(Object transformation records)

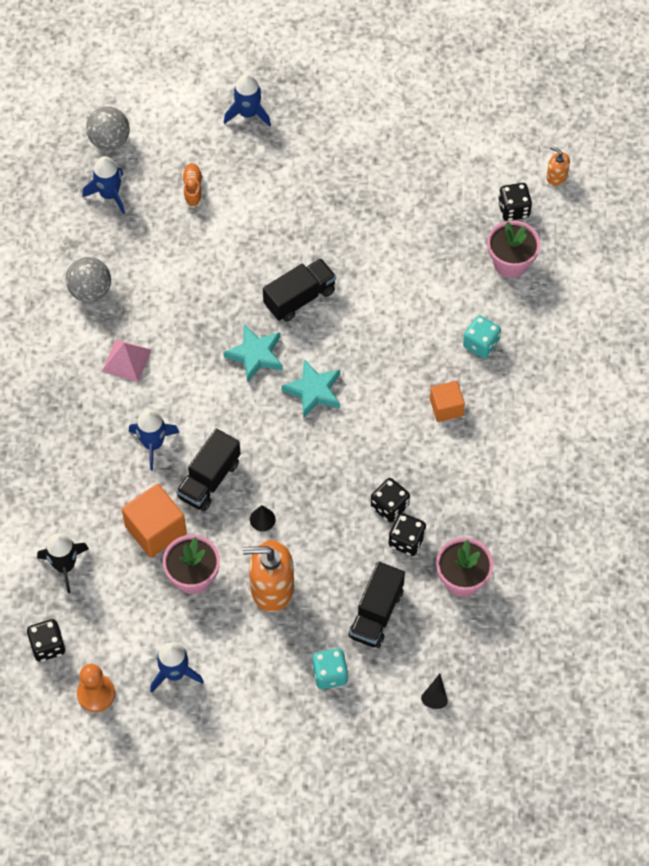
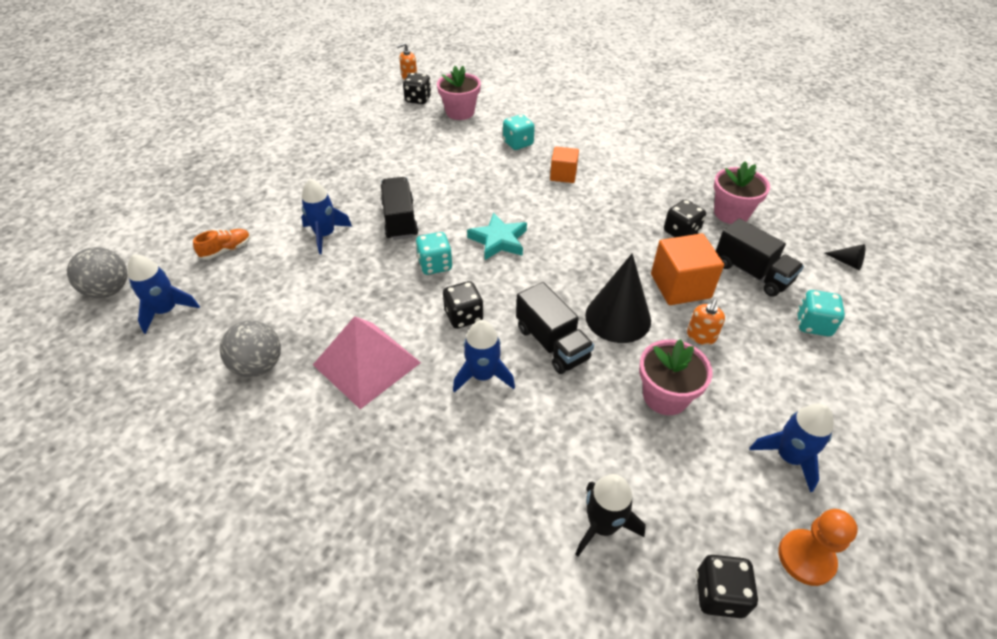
camera: 65 degrees left, 15 degrees down
(126, 360) = (367, 363): pink pyramid -> pink pyramid, size x1.65
(155, 530) = (591, 410): orange cube -> orange cube (680, 286)
(193, 189) = (226, 250): orange shoe -> orange shoe turned 120 degrees clockwise
(248, 113) = (194, 193): blue rocket -> blue rocket (325, 235)
(255, 355) = (435, 265): turquoise star -> turquoise dice
(262, 519) = (618, 317): black cone -> black cone, size x2.34
(272, 588) = (701, 336): orange soap dispenser -> orange soap dispenser, size x0.50
(389, 506) = (642, 232): black dice -> black dice (463, 316)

→ Goal of the exercise:
The copy you produce must repeat all the entries exactly and contain no pictures.

→ Solution to this problem:
camera: 65 degrees left, 15 degrees down
(126, 360) = (367, 363): pink pyramid -> pink pyramid, size x1.65
(155, 530) = (591, 410): orange cube -> orange cube (680, 286)
(193, 189) = (226, 250): orange shoe -> orange shoe turned 120 degrees clockwise
(248, 113) = (194, 193): blue rocket -> blue rocket (325, 235)
(255, 355) = (435, 265): turquoise star -> turquoise dice
(262, 519) = (618, 317): black cone -> black cone, size x2.34
(272, 588) = (701, 336): orange soap dispenser -> orange soap dispenser, size x0.50
(389, 506) = (642, 232): black dice -> black dice (463, 316)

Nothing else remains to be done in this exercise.